**Written request**
Report how many lines in the records below contain the string "kern". Give only the number.

** START OF Records shown **

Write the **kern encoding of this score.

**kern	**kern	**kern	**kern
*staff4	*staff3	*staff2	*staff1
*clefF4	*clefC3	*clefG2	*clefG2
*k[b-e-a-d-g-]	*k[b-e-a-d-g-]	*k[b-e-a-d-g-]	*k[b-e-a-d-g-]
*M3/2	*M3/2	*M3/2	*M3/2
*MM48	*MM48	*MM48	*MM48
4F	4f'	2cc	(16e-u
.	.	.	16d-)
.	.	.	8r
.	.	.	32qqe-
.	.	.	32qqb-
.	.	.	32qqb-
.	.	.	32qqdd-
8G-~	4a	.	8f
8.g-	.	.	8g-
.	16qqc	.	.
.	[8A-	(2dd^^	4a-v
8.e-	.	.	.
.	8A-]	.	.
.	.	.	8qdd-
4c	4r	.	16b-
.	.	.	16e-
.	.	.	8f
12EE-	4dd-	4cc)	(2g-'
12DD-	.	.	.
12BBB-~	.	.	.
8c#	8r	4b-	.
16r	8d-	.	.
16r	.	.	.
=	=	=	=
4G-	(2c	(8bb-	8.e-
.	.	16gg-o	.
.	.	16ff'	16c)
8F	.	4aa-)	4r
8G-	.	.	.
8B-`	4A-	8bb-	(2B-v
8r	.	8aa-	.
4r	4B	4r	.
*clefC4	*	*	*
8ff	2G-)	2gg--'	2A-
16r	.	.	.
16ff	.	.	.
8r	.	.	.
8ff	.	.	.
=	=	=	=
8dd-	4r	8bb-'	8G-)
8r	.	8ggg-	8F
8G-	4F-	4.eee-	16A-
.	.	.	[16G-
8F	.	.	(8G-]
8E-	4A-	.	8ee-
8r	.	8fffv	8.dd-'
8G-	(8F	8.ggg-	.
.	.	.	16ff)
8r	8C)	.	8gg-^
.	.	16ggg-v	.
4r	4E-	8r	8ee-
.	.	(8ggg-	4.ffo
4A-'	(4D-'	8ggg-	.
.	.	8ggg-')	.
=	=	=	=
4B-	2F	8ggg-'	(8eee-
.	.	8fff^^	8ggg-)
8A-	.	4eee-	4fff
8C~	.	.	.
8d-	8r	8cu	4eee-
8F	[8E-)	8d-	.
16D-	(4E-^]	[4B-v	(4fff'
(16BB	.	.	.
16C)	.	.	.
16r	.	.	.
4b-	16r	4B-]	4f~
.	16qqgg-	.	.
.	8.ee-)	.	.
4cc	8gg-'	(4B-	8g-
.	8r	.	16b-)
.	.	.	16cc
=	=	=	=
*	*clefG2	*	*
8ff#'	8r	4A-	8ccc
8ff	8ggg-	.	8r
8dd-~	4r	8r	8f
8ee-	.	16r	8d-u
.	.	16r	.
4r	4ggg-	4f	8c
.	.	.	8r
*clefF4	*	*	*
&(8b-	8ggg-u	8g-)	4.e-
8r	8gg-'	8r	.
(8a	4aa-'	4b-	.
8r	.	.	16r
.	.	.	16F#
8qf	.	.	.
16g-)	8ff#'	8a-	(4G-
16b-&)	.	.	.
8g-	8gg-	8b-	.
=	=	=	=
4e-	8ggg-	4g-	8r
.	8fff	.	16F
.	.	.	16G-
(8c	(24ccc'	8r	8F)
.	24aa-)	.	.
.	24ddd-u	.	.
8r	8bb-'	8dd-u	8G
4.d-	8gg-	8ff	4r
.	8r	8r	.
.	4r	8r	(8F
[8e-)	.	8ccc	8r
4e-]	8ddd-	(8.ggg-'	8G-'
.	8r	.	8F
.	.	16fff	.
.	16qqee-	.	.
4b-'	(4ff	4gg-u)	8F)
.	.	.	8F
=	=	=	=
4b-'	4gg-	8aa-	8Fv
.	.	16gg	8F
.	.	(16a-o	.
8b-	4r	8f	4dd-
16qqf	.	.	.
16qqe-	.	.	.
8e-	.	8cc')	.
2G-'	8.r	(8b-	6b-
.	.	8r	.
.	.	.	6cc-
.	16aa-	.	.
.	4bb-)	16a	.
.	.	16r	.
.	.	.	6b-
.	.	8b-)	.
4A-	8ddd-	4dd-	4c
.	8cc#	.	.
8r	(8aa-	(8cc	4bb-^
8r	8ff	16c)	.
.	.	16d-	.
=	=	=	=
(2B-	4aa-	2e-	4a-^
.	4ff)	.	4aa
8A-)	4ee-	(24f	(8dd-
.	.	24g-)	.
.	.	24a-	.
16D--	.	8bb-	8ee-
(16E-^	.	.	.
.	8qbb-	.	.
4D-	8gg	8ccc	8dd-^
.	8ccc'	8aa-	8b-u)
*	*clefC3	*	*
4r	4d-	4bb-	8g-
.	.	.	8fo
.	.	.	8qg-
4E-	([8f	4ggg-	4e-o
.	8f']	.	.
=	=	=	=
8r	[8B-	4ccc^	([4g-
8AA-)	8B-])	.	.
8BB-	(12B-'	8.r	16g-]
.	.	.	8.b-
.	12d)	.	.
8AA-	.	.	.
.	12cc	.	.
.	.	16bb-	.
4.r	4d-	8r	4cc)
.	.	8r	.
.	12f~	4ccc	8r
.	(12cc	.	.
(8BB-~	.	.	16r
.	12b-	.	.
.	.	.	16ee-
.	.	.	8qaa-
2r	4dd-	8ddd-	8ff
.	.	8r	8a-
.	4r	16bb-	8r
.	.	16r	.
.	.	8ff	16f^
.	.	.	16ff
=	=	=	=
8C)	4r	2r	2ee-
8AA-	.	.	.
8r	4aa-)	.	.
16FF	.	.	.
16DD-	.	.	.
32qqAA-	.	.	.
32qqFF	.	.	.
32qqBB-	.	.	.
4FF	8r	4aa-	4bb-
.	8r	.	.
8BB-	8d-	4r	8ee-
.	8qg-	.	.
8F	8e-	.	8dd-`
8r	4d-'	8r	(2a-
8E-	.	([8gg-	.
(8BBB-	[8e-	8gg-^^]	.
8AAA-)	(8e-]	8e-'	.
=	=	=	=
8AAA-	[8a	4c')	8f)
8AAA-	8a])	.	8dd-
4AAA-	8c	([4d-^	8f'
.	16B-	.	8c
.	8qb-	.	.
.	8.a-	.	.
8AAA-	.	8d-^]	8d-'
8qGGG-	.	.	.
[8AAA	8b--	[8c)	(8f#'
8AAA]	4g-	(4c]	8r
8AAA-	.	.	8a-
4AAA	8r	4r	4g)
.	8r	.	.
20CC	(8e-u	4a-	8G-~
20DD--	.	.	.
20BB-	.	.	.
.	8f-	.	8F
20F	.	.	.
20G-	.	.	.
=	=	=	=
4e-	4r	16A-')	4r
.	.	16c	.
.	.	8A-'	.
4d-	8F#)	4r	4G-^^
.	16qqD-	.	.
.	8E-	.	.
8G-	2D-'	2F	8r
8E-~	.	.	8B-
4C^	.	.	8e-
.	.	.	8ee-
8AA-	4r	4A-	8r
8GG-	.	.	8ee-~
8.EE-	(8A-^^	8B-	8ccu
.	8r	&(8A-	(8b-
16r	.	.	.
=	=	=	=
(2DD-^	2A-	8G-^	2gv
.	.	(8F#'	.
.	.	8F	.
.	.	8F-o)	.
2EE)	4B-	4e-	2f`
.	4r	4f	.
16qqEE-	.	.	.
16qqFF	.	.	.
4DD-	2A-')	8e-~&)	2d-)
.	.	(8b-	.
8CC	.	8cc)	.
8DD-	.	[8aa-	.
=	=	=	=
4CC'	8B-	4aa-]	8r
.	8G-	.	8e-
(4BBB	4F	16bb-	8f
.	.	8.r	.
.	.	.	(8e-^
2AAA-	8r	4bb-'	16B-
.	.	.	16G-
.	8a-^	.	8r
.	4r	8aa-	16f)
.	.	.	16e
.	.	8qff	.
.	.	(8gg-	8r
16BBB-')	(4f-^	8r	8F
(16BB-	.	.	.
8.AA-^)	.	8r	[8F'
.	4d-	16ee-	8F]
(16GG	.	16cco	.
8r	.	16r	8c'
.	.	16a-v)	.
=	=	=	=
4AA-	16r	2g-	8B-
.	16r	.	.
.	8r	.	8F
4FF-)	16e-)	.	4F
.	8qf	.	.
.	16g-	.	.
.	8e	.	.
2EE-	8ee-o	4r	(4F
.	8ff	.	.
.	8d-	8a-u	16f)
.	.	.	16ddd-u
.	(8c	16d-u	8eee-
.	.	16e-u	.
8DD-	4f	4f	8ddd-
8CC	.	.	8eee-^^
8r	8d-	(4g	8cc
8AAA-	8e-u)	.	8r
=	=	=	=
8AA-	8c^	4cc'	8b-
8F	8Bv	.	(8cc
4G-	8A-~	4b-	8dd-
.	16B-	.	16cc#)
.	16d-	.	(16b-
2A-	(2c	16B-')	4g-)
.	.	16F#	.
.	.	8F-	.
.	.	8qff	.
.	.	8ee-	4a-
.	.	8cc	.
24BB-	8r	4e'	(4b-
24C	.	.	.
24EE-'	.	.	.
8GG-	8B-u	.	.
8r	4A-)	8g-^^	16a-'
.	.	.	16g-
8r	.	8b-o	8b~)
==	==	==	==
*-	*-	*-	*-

** END OF Records shown **

**Problem solution**
2